=== Task instructions ===
Using the records that follow, reproduce exactly the lines starting at the line containing "blue diamond: rotated 8 degrees clockwise" and ending at the line containing "cyan ellipse: rotated 8 degrees clockwise". Include both end lines and no pictures.

(Colored geometric primitive data)
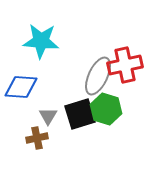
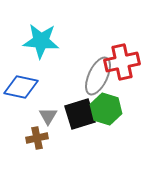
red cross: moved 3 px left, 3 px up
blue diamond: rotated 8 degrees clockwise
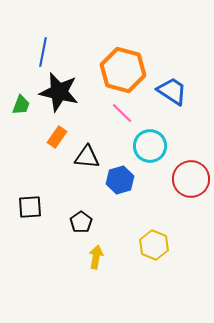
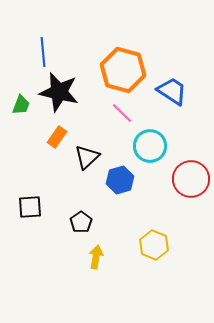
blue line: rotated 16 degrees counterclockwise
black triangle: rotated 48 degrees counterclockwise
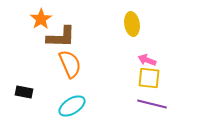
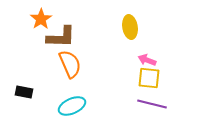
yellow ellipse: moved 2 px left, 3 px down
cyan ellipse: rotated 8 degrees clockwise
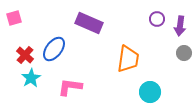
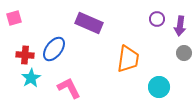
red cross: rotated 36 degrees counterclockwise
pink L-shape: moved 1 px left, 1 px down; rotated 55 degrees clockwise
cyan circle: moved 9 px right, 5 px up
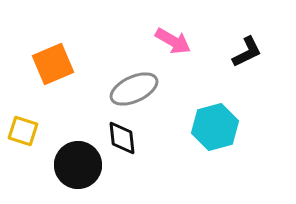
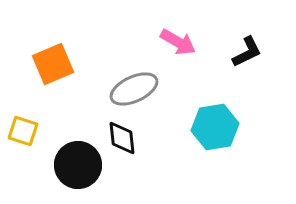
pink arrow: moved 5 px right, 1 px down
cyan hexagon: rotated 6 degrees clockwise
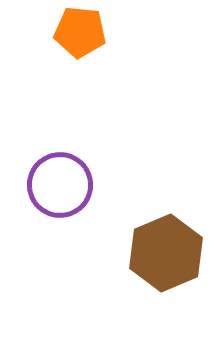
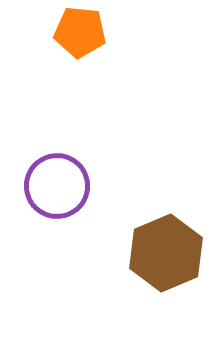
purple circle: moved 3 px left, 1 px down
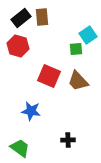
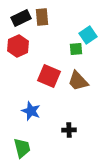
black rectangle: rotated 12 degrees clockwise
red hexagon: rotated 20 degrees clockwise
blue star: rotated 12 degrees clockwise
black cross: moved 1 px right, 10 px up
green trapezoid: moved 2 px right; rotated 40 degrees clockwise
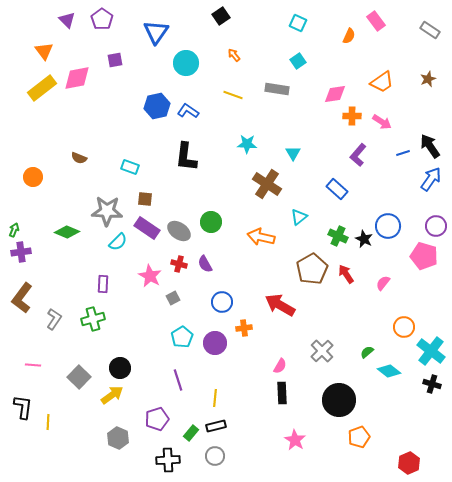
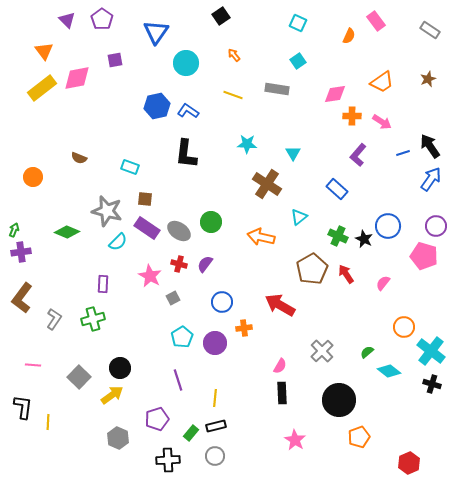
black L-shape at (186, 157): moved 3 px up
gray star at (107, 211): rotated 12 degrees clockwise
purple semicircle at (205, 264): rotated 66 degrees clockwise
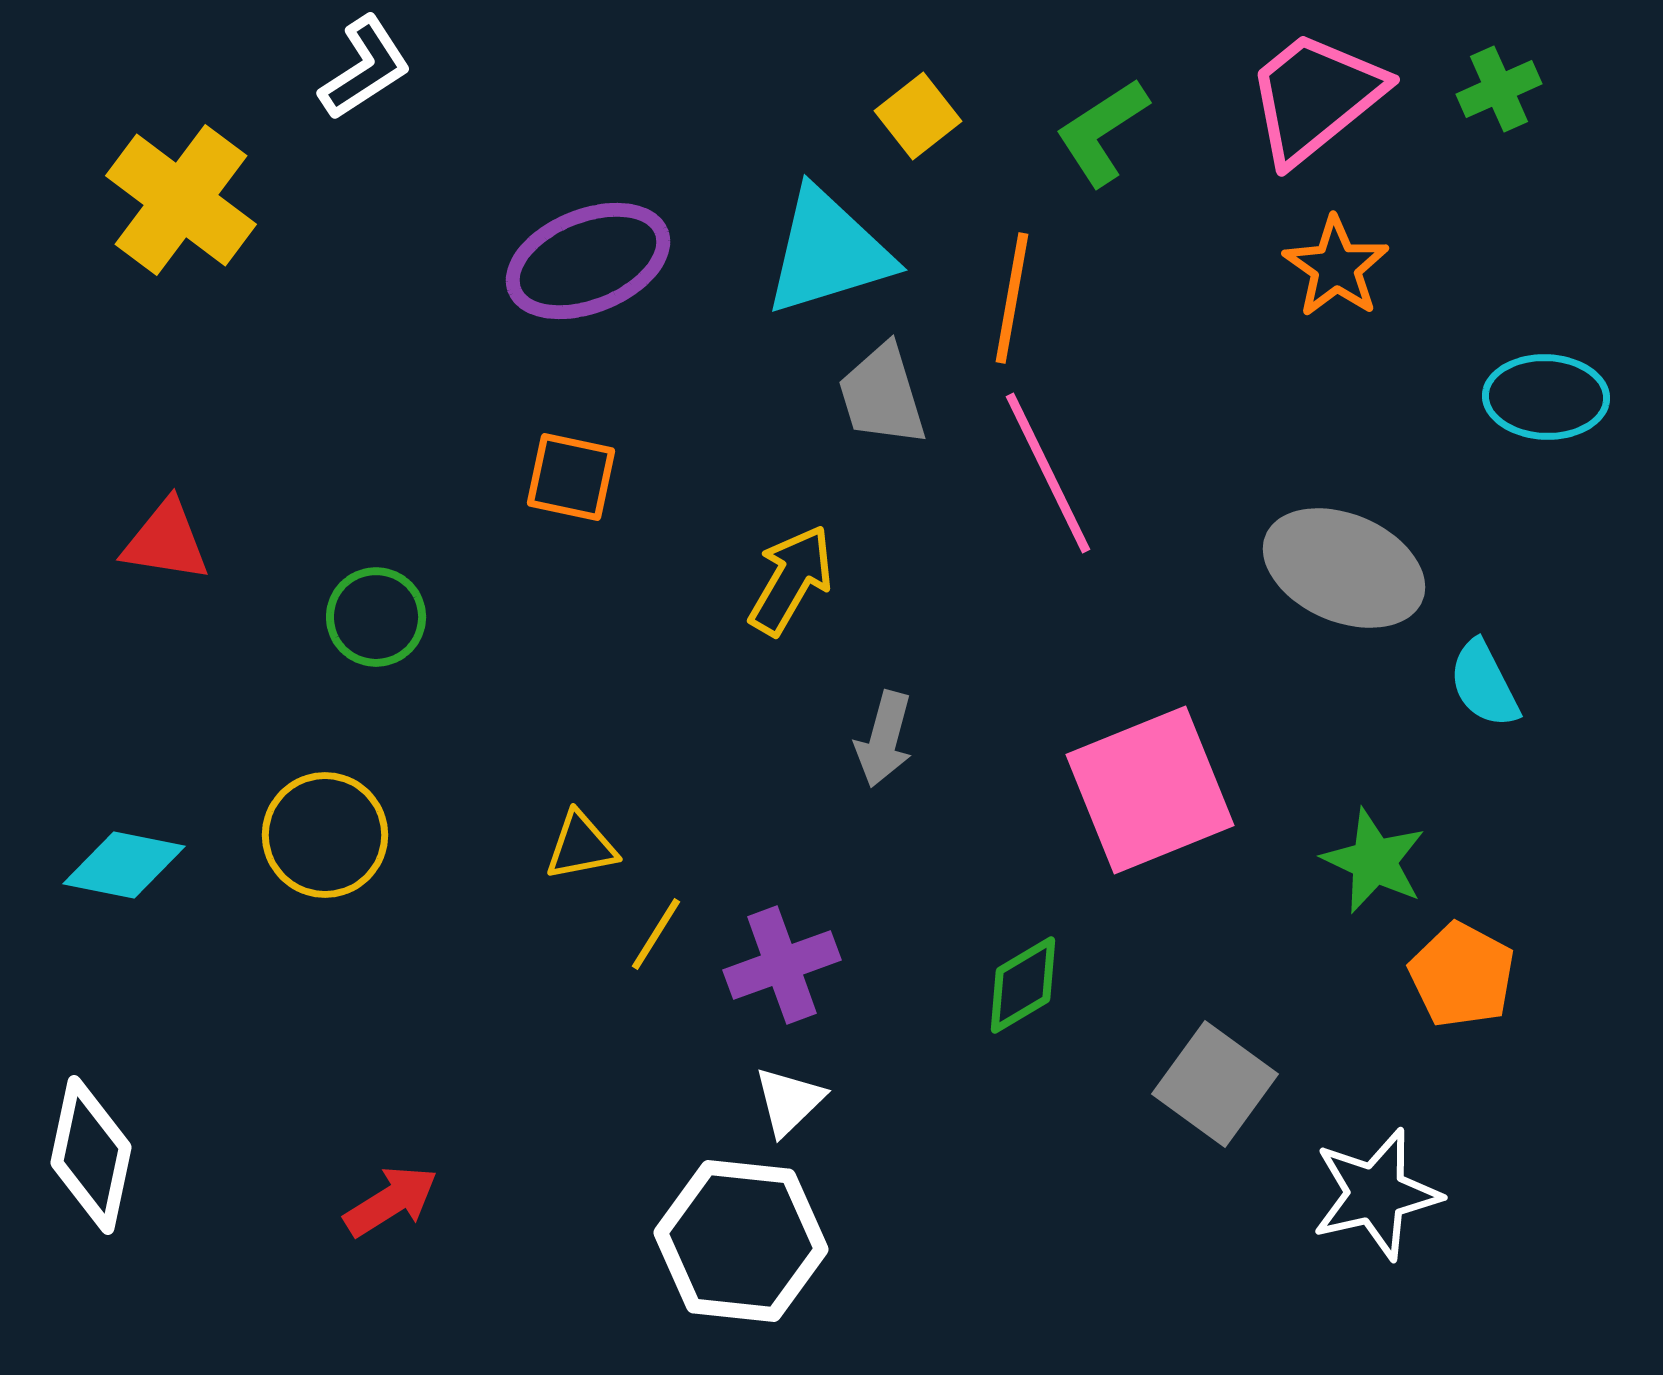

=== Answer to this task ===
blue diamond: rotated 8 degrees clockwise
blue line: rotated 16 degrees counterclockwise
black triangle: rotated 48 degrees counterclockwise
yellow ellipse: moved 2 px left, 3 px down
cyan ellipse: rotated 8 degrees clockwise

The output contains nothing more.